# Object state comparisons
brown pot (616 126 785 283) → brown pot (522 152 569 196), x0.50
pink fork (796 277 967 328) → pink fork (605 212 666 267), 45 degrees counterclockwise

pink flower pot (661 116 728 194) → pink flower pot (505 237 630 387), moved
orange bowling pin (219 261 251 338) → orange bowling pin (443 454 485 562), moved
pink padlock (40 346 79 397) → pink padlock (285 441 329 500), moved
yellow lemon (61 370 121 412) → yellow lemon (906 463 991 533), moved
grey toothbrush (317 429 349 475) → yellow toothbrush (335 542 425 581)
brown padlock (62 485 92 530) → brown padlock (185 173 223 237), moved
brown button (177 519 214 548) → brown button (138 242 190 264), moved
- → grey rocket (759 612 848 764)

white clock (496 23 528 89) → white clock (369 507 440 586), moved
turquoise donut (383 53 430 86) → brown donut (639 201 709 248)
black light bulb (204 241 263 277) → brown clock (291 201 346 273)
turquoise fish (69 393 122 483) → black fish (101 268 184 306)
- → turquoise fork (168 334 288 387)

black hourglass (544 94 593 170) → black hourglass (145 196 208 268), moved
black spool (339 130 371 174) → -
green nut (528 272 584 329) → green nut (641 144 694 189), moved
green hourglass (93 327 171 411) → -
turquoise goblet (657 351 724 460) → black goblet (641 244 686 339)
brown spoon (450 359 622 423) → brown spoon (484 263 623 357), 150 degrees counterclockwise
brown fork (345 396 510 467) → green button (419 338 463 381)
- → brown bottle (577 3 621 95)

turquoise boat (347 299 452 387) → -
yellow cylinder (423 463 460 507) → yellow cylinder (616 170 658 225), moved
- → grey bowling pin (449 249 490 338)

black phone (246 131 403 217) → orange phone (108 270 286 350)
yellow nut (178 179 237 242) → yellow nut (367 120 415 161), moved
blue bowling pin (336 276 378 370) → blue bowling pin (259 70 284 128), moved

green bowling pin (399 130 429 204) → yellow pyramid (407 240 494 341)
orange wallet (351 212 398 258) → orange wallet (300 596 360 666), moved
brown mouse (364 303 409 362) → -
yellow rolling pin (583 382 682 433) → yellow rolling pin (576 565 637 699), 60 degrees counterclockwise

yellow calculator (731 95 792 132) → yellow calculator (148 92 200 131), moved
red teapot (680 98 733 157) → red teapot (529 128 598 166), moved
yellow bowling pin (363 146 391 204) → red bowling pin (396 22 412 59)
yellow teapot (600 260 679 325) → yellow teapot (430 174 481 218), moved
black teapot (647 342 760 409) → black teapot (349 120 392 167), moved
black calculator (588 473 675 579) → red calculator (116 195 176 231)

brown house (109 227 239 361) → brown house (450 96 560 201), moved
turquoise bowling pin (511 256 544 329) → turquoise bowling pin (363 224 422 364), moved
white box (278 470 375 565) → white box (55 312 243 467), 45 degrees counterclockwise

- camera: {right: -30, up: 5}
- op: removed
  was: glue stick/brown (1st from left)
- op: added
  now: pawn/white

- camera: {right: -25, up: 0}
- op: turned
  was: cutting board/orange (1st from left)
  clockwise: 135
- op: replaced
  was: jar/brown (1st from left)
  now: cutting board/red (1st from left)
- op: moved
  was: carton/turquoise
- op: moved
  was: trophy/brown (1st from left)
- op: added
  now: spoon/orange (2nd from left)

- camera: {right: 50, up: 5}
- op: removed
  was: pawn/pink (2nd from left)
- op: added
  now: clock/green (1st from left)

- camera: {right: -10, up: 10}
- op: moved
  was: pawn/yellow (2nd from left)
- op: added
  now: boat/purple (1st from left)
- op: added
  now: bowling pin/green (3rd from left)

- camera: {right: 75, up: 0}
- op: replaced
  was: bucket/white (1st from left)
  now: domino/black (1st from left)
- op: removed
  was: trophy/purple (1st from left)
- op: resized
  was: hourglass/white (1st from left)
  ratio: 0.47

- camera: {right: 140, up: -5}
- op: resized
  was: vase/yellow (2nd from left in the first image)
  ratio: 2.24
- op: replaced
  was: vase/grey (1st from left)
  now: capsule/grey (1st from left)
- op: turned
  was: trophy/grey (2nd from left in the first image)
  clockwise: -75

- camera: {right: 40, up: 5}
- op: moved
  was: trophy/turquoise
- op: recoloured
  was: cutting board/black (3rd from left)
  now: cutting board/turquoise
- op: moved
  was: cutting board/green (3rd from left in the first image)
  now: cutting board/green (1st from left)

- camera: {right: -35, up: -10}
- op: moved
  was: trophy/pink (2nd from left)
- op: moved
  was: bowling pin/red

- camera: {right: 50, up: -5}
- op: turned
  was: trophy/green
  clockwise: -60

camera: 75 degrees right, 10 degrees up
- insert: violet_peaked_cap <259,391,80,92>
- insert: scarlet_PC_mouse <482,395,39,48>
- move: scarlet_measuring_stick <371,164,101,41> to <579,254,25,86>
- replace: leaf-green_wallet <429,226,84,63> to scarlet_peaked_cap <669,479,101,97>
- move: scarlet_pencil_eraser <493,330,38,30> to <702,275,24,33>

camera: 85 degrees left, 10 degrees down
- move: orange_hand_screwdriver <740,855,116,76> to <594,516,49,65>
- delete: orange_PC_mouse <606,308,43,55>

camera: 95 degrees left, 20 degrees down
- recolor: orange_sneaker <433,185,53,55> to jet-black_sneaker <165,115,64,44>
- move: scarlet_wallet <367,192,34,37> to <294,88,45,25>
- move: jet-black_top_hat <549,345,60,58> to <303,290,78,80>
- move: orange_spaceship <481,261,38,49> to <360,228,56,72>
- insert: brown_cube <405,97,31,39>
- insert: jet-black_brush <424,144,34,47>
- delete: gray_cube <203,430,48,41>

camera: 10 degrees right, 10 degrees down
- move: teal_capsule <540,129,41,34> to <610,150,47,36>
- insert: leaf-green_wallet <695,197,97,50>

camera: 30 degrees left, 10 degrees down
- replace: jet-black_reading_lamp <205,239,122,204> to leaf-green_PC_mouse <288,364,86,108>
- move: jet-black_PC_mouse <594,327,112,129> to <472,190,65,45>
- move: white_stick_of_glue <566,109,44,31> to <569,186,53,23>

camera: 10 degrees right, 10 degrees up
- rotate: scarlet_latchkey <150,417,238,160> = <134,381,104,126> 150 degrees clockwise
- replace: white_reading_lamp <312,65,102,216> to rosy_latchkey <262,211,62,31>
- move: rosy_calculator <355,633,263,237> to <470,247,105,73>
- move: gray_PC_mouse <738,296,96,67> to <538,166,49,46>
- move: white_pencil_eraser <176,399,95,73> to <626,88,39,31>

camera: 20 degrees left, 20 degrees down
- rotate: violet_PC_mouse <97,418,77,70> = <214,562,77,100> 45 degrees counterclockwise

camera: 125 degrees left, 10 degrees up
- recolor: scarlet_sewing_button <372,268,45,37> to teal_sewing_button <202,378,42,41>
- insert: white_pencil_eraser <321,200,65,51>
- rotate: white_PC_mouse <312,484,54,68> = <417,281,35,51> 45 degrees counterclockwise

# PROBLEM DETAILS
From the records above, work out how many lines contain the string "pawn". Give only the number.

# TASK ANSWER
3